* [Exercise aim] Look for the word "parking" in the records, and copy each line where it appears.
--------
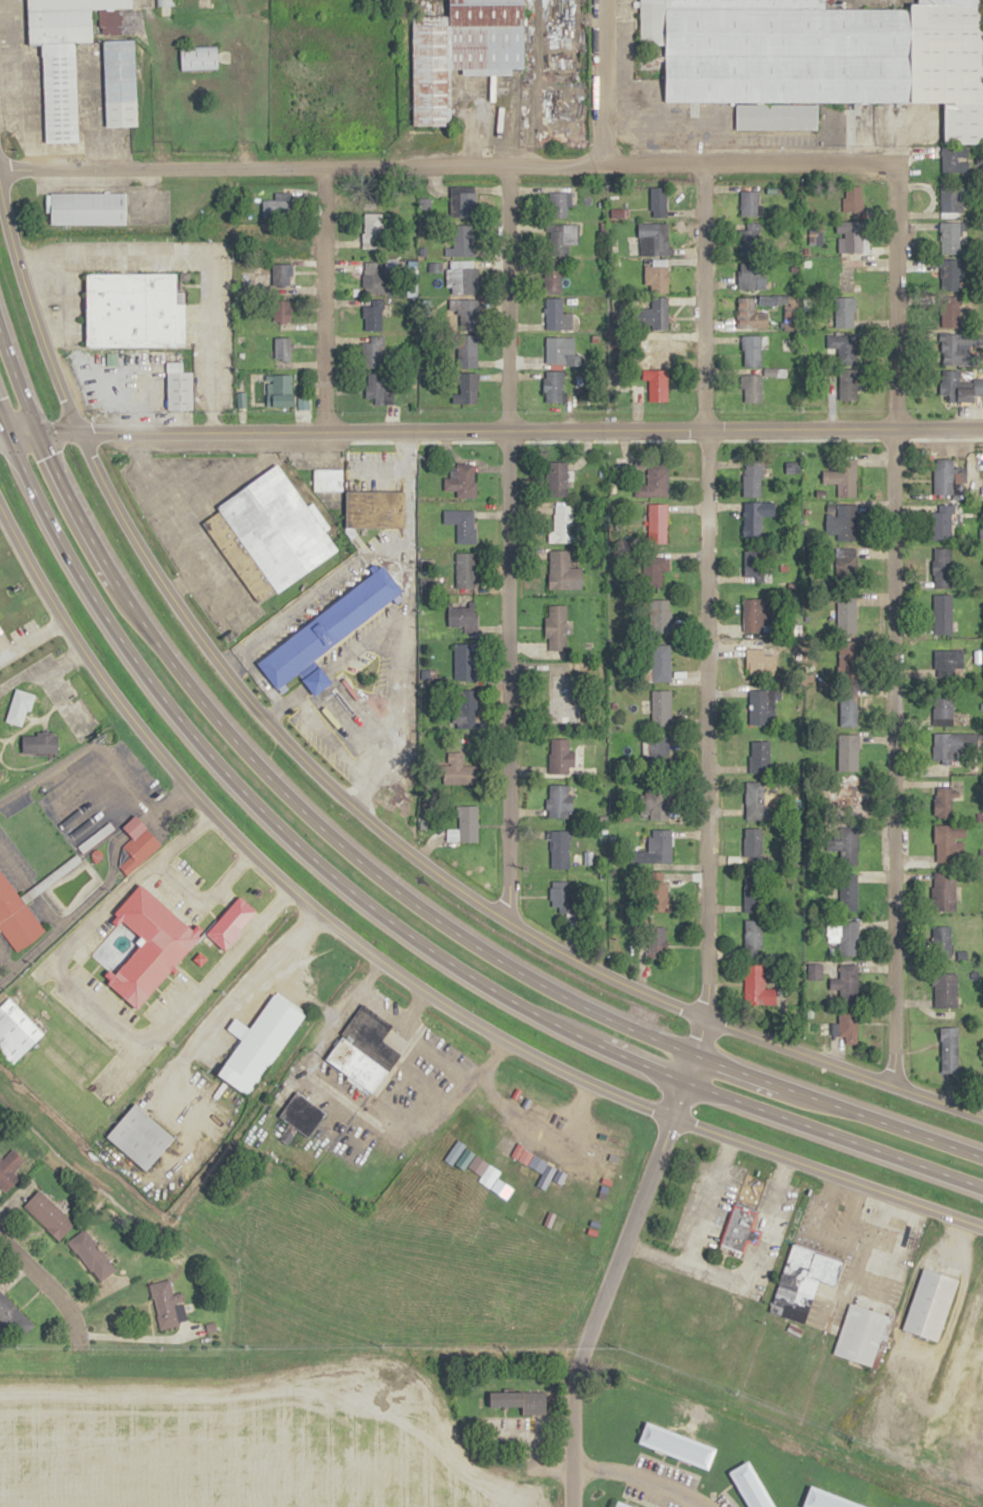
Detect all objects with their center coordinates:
building: (163, 1)
building: (460, 52)
building: (198, 57)
building: (821, 57)
building: (62, 62)
building: (116, 74)
road: (602, 83)
building: (949, 160)
road: (452, 166)
building: (749, 201)
building: (461, 202)
building: (659, 202)
building: (950, 202)
building: (277, 205)
building: (558, 205)
building: (87, 208)
building: (376, 230)
building: (853, 237)
building: (560, 238)
building: (949, 238)
building: (653, 239)
building: (462, 240)
building: (273, 241)
building: (749, 241)
road: (198, 252)
building: (280, 275)
building: (751, 275)
building: (948, 276)
building: (379, 277)
building: (657, 278)
building: (462, 280)
building: (555, 280)
road: (323, 301)
building: (131, 310)
building: (282, 311)
building: (465, 312)
building: (845, 312)
building: (372, 314)
building: (554, 314)
building: (654, 315)
building: (751, 315)
building: (950, 315)
building: (843, 347)
building: (281, 348)
building: (959, 349)
building: (753, 350)
building: (466, 351)
building: (559, 351)
building: (656, 351)
building: (372, 354)
building: (844, 384)
building: (657, 385)
building: (374, 386)
building: (553, 386)
building: (178, 387)
building: (958, 387)
building: (465, 388)
building: (751, 389)
building: (282, 390)
road: (491, 430)
traffic signals: (30, 434)
building: (947, 476)
building: (327, 479)
building: (556, 479)
building: (752, 479)
building: (841, 479)
building: (462, 481)
building: (654, 481)
building: (374, 509)
building: (756, 518)
building: (842, 521)
building: (942, 522)
building: (562, 523)
building: (657, 523)
building: (461, 525)
road: (172, 529)
building: (267, 534)
road: (504, 541)
building: (845, 561)
building: (752, 563)
building: (941, 568)
building: (464, 571)
building: (655, 571)
building: (563, 572)
building: (0, 614)
building: (755, 615)
building: (846, 615)
building: (942, 615)
building: (660, 616)
building: (461, 617)
building: (330, 627)
building: (555, 627)
road: (888, 633)
road: (31, 638)
road: (3, 649)
building: (847, 657)
building: (464, 662)
building: (948, 662)
building: (661, 663)
building: (759, 663)
building: (317, 680)
building: (564, 699)
building: (18, 706)
building: (761, 706)
building: (942, 706)
building: (462, 708)
building: (661, 709)
building: (848, 710)
building: (39, 743)
building: (946, 748)
building: (660, 749)
building: (848, 752)
building: (560, 756)
building: (759, 756)
building: (457, 769)
road: (46, 771)
building: (1, 773)
road: (122, 773)
building: (848, 799)
building: (558, 801)
building: (657, 801)
building: (755, 801)
building: (943, 802)
road: (170, 803)
road: (355, 806)
parking lot: (72, 810)
building: (467, 823)
park: (35, 838)
building: (752, 843)
building: (949, 843)
building: (137, 844)
building: (659, 845)
road: (706, 846)
building: (848, 848)
building: (559, 849)
road: (70, 863)
road: (385, 882)
road: (29, 886)
building: (657, 887)
building: (751, 892)
building: (847, 892)
building: (944, 892)
building: (561, 898)
road: (203, 899)
road: (87, 902)
building: (16, 917)
building: (231, 922)
road: (83, 931)
road: (396, 931)
building: (752, 936)
building: (846, 939)
building: (941, 942)
building: (150, 945)
building: (648, 948)
road: (5, 964)
building: (0, 975)
road: (407, 980)
building: (845, 984)
road: (201, 985)
building: (944, 985)
building: (755, 986)
road: (229, 1005)
building: (840, 1026)
building: (16, 1031)
building: (258, 1043)
building: (364, 1047)
road: (317, 1054)
building: (949, 1057)
building: (297, 1114)
building: (140, 1136)
building: (9, 1169)
building: (539, 1173)
building: (49, 1214)
building: (739, 1228)
building: (91, 1255)
building: (803, 1281)
road: (46, 1288)
building: (165, 1303)
building: (930, 1303)
building: (13, 1317)
building: (863, 1334)
building: (518, 1400)
building: (678, 1444)
road: (662, 1455)
road: (677, 1461)
road: (668, 1463)
road: (530, 1466)
parking lot: (666, 1471)
road: (640, 1479)
building: (753, 1485)
road: (723, 1491)
parking lot: (649, 1497)
building: (827, 1499)
road: (637, 1500)
parking lot: (722, 1500)
building: (623, 1504)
--------
* [Response box]
parking lot: (72, 810)
parking lot: (666, 1471)
parking lot: (649, 1497)
parking lot: (722, 1500)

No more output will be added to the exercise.